INSTRUCTIONS TO FOLLOW:
Below are the entries; give again exactly the lines from the one mentioning "157 416 220" through the one mentioning "371 680 417", inclusive.

[[ EXERCISE MATERIALS, beginning ]]

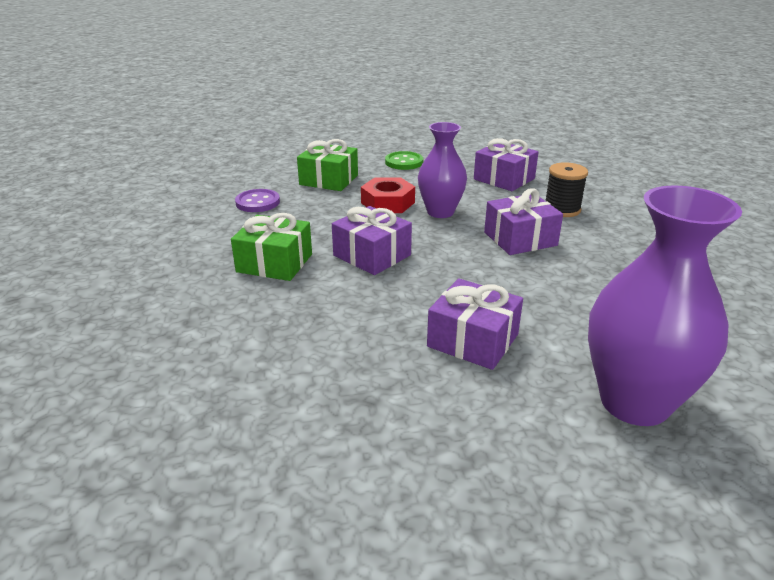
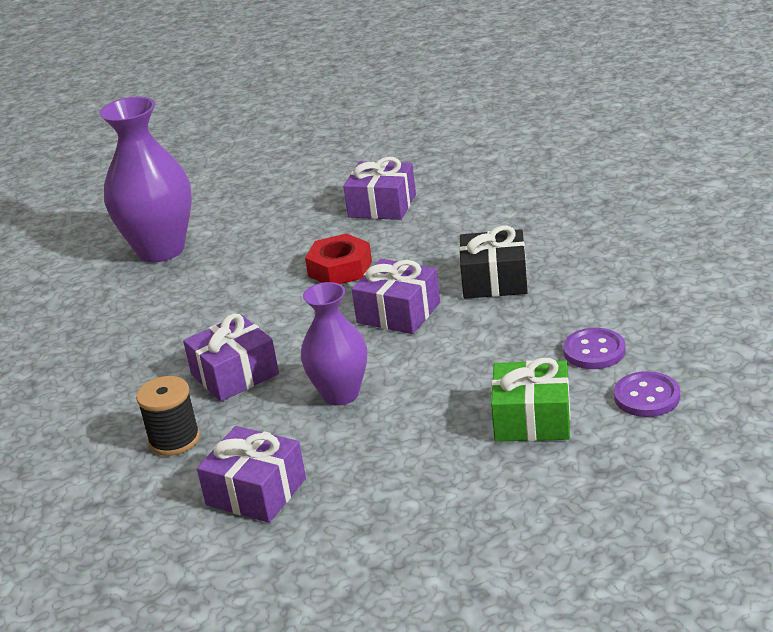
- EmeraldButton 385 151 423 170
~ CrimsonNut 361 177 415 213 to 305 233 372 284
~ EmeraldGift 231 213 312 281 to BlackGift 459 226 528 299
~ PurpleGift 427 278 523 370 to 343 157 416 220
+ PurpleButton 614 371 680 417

[[ EXERCISE MATERIALS, end ]]
[[ EXERCISE MATERIALS, beginning ]]

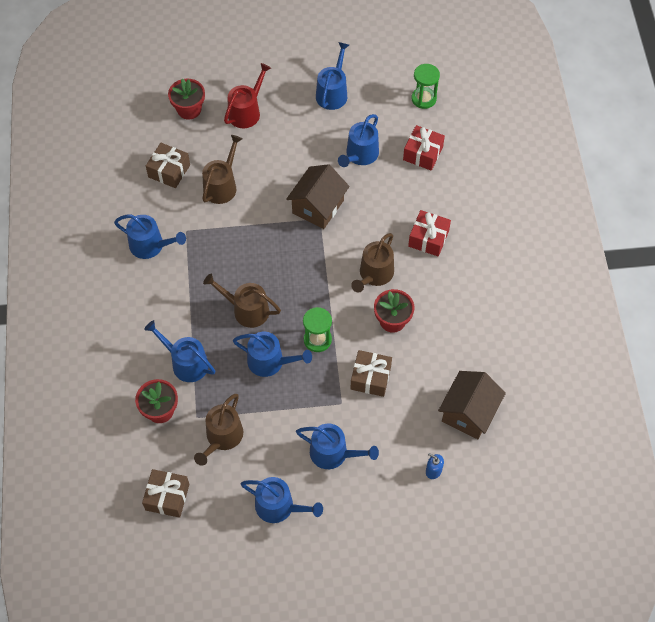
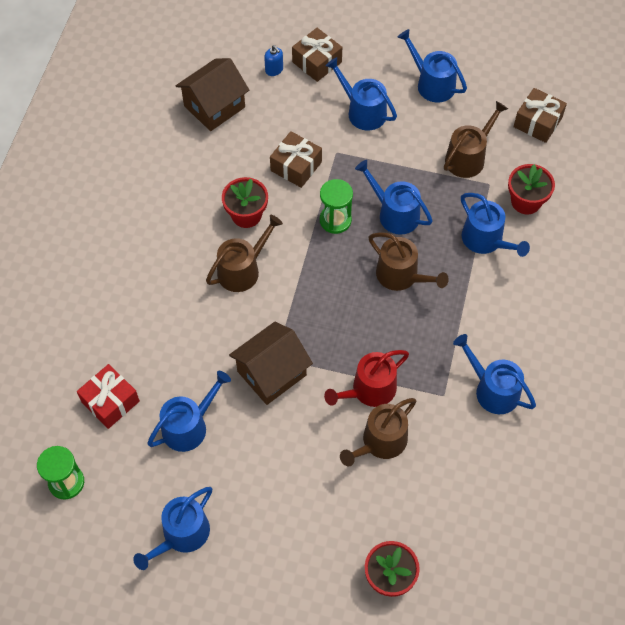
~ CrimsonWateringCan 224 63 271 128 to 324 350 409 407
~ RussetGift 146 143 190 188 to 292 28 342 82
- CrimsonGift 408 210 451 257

[[ EXERCISE MATERIALS, end ]]
[[ EXERCISE MATERIALS, beginning ]]

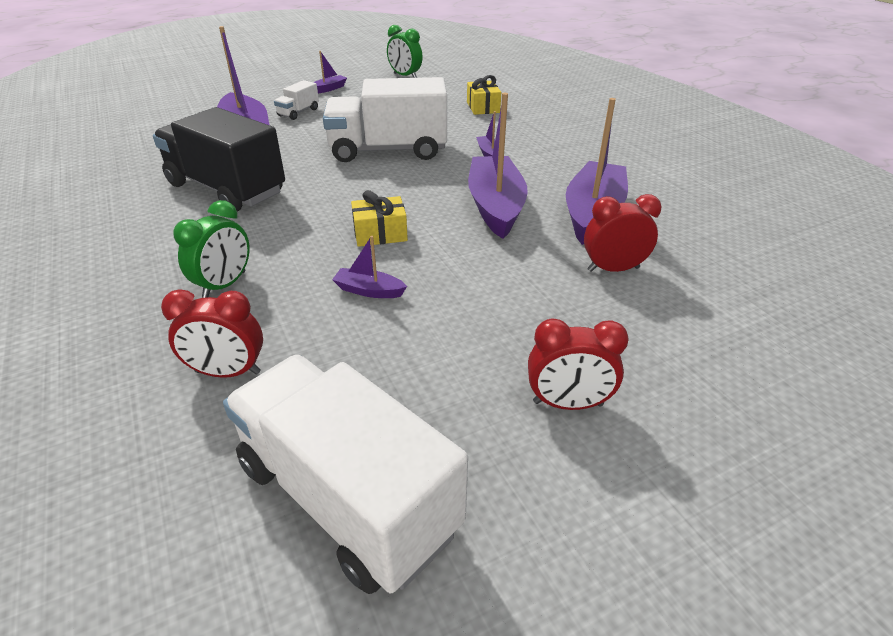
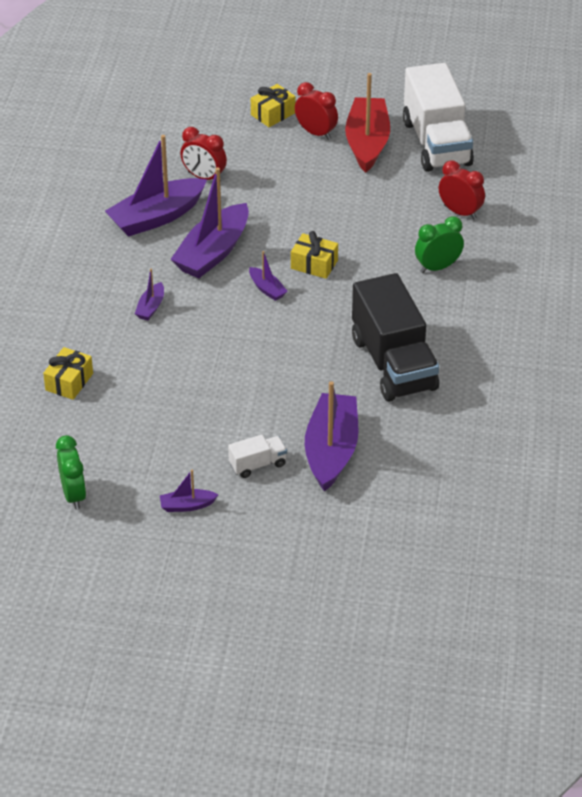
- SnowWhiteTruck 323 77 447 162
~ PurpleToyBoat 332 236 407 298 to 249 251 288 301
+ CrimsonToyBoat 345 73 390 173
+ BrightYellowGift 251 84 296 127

[[ EXERCISE MATERIALS, end ]]

EXPECTED ANSWER:
~ PurpleGift 427 278 523 370 to 343 157 416 220
+ PurpleButton 614 371 680 417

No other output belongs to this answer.